TASK OBJECTIVE: Pictures aside, return all of the records exactly as they stand.

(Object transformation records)

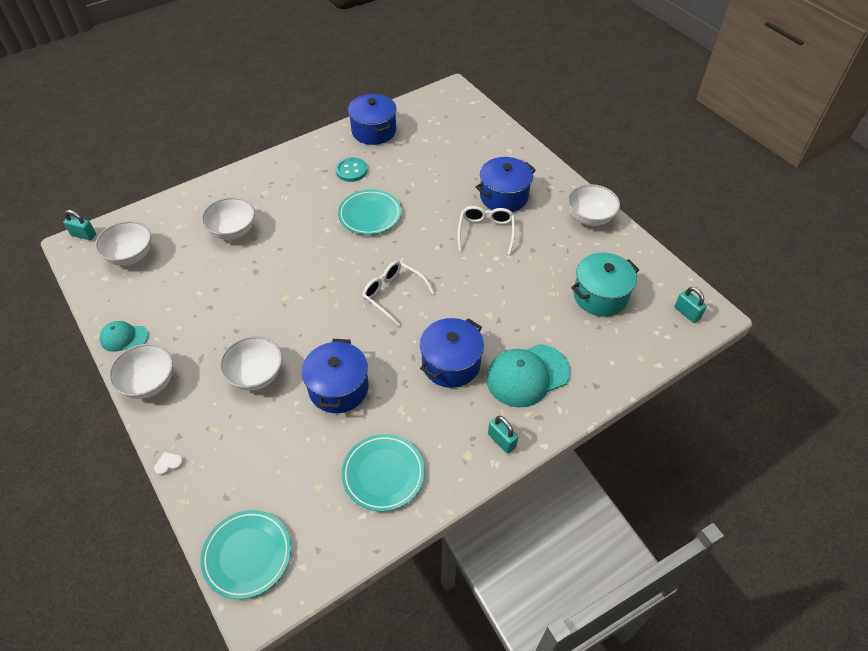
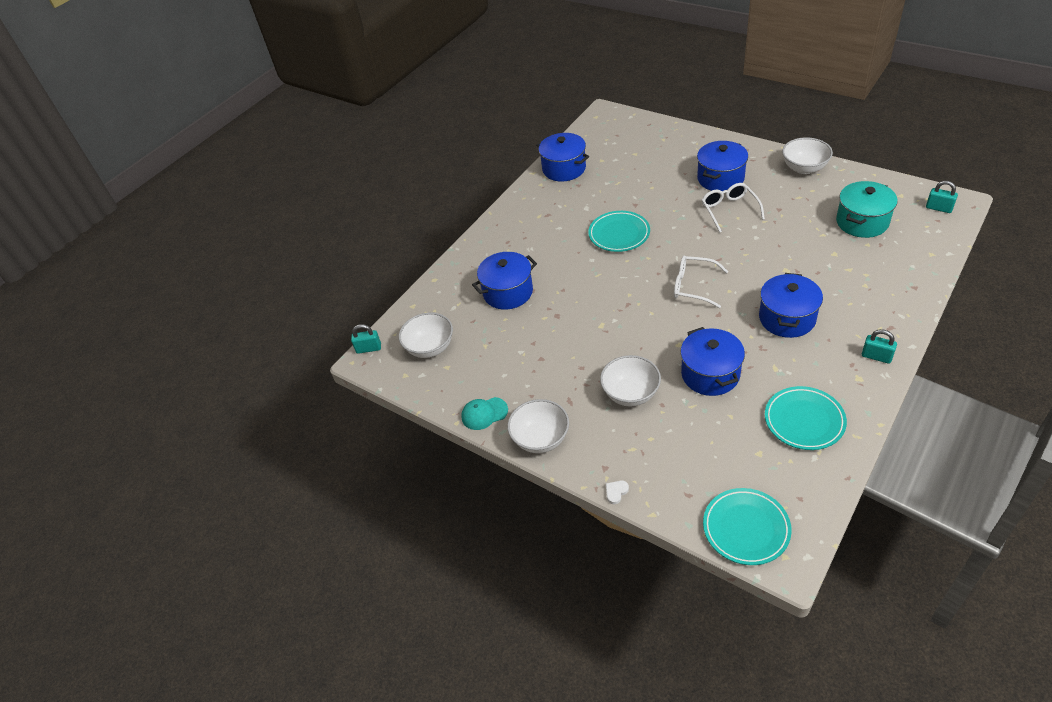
camera: 15 degrees left, 5 degrees down
(233, 231) = (508, 292): white bowl -> blue pot
(351, 171) = (572, 206): turquoise button -> none
(527, 375) = (855, 302): turquoise cap -> none

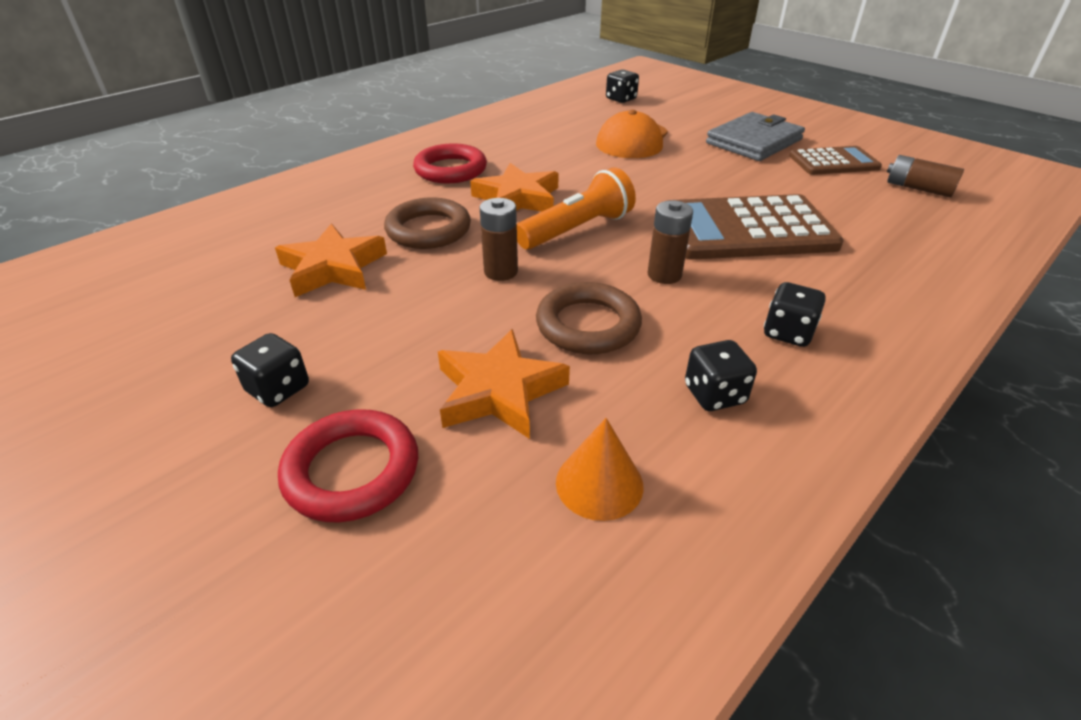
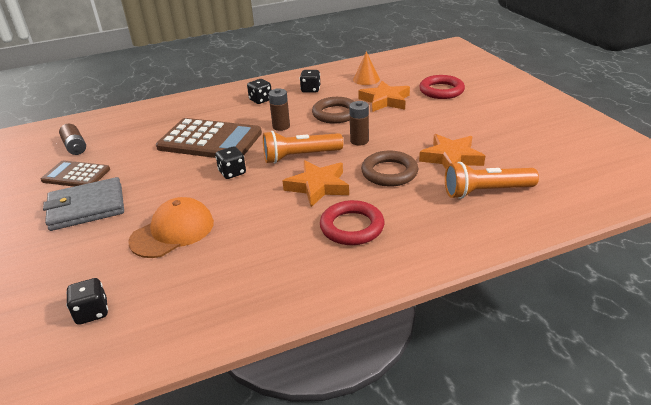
camera: 155 degrees left, 5 degrees down
(278, 389) = (471, 113): black dice -> black dice (232, 173)
(286, 228) = (486, 191): none -> orange flashlight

EXERCISE RESPONSE:
camera: 15 degrees left, 5 degrees down
(233, 231) = (508, 292): white bowl -> blue pot
(351, 171) = (572, 206): turquoise button -> none
(527, 375) = (855, 302): turquoise cap -> none

camera: 155 degrees left, 5 degrees down
(278, 389) = (471, 113): black dice -> black dice (232, 173)
(286, 228) = (486, 191): none -> orange flashlight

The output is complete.